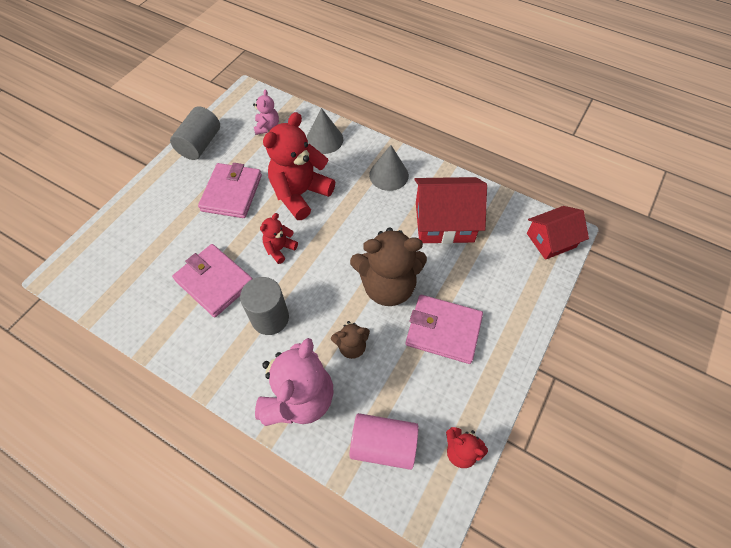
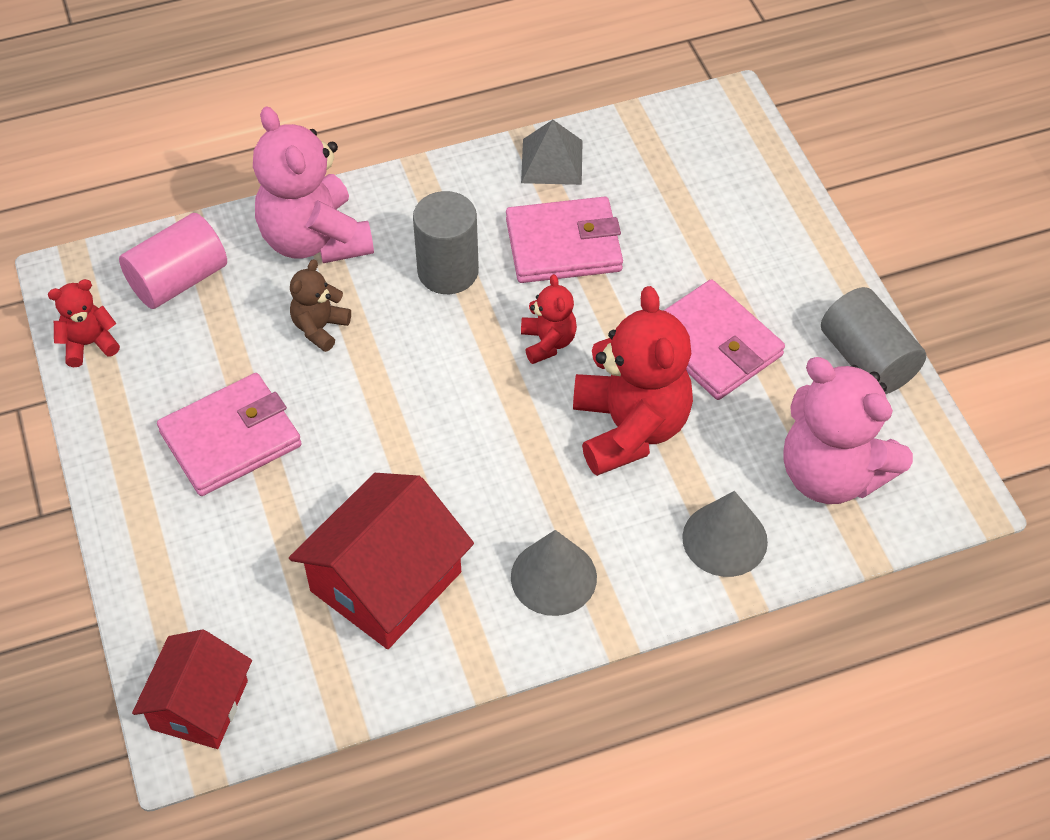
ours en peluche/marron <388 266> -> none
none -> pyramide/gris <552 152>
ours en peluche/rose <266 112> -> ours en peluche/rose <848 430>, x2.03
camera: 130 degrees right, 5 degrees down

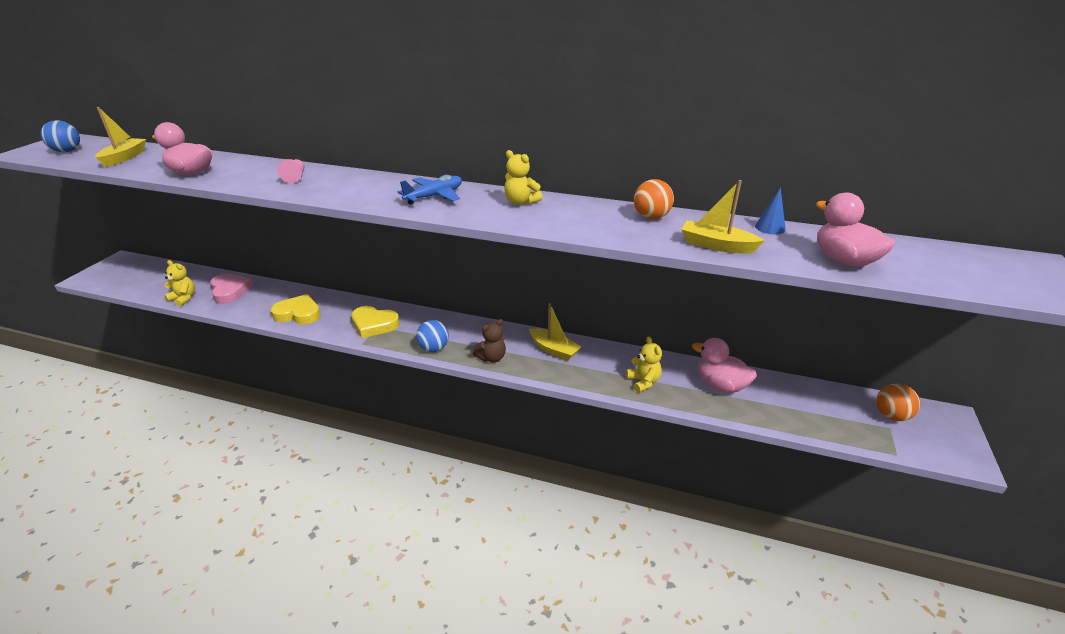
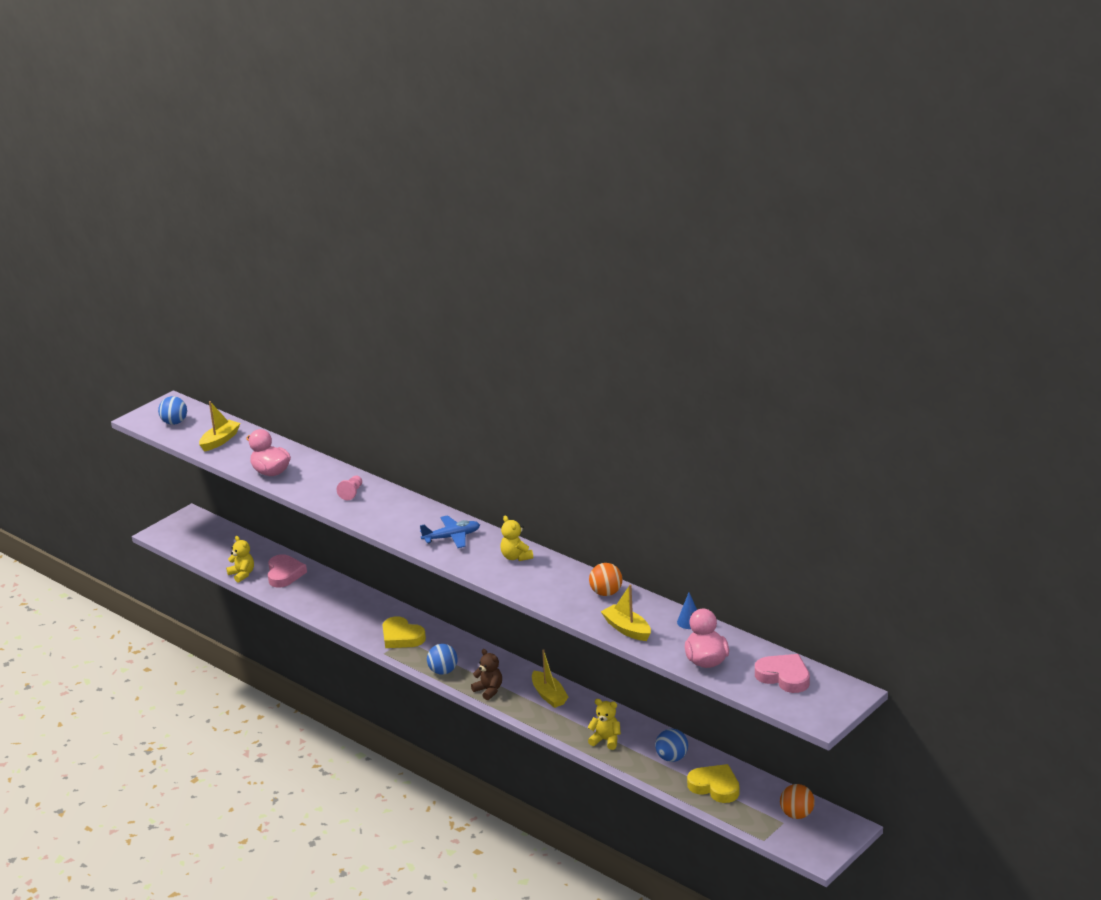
none -> cœur/rose <782 673>
cœur/jaune <296 309> -> cœur/jaune <713 783>, moved
canard/rose <724 365> -> balle/bleu <671 745>
ours en peluche/marron <489 340> -> ours en peluche/marron <486 674>, 120 degrees counterclockwise
ours en peluche/jaune <644 364> -> ours en peluche/jaune <604 724>, 75 degrees counterclockwise
camera: 25 degrees right, 5 degrees down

━━━━━━

## The task
Copy exactly, and copy nothing else: the lines from the one containing "none -> pyramide/gris <552 152>" through the end of the data, both ends included, with pictures left out.

## The completed task
none -> pyramide/gris <552 152>
ours en peluche/rose <266 112> -> ours en peluche/rose <848 430>, x2.03
camera: 130 degrees right, 5 degrees down

none -> cœur/rose <782 673>
cœur/jaune <296 309> -> cœur/jaune <713 783>, moved
canard/rose <724 365> -> balle/bleu <671 745>
ours en peluche/marron <489 340> -> ours en peluche/marron <486 674>, 120 degrees counterclockwise
ours en peluche/jaune <644 364> -> ours en peluche/jaune <604 724>, 75 degrees counterclockwise
camera: 25 degrees right, 5 degrees down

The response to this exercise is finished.